• INSTRUCTIONS TO FOLLOW
In full and word for word, copy the listing; no pictures belong in the copy.

--- RECORDS SUPPLIED ---

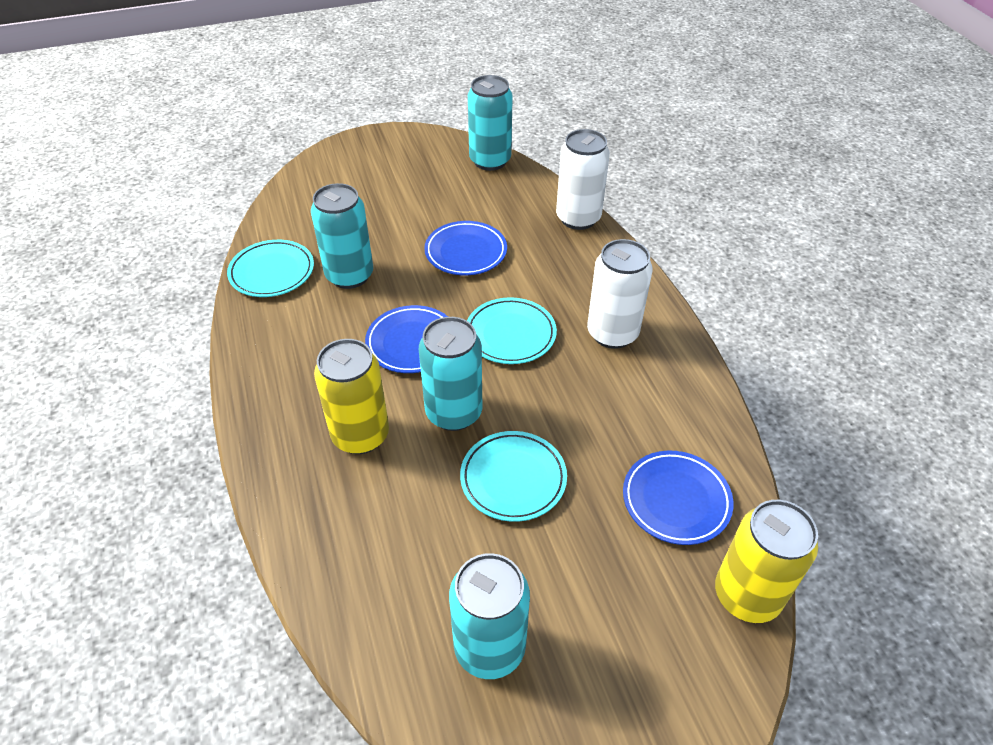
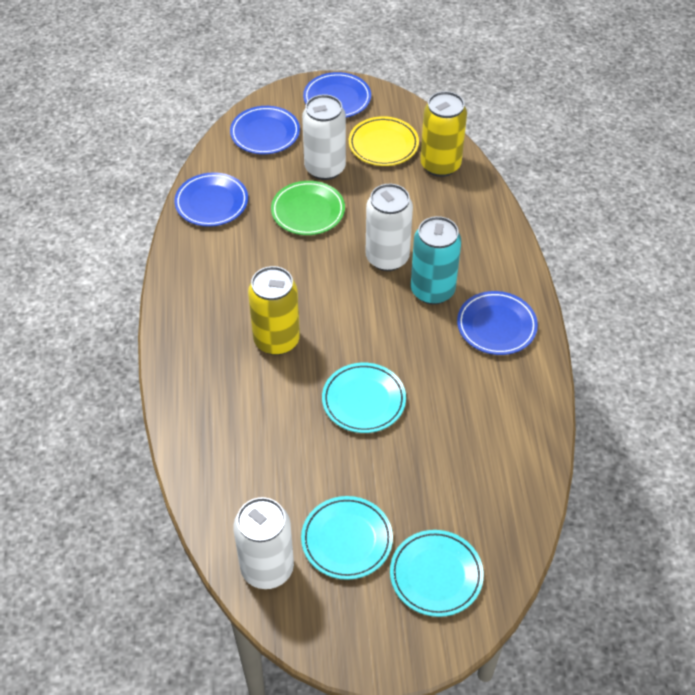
blue plate: 3 -> 4
green plate: 0 -> 1
turquoise can: 4 -> 1
white can: 2 -> 3
yellow plate: 0 -> 1

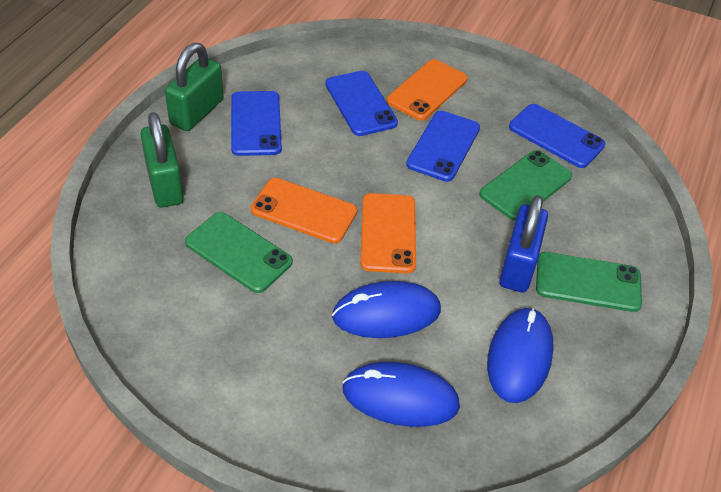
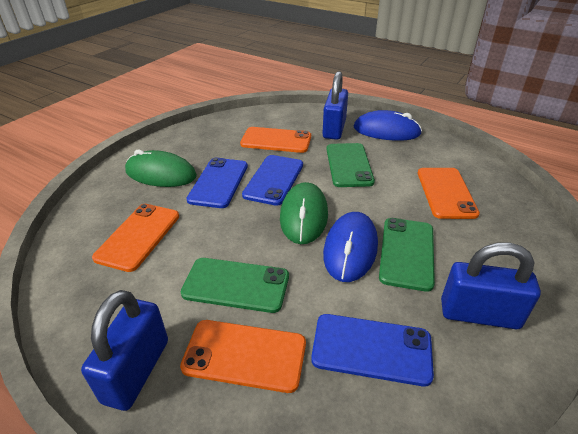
blue mouse: 3 -> 2
blue padlock: 1 -> 3
blue phone: 4 -> 3
green mouse: 0 -> 2
green padlock: 2 -> 0
orange phone: 3 -> 4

---

• SOLUTION TO THIS PROBLEM
blue plate: 3 -> 4
green plate: 0 -> 1
turquoise can: 4 -> 1
white can: 2 -> 3
yellow plate: 0 -> 1

blue mouse: 3 -> 2
blue padlock: 1 -> 3
blue phone: 4 -> 3
green mouse: 0 -> 2
green padlock: 2 -> 0
orange phone: 3 -> 4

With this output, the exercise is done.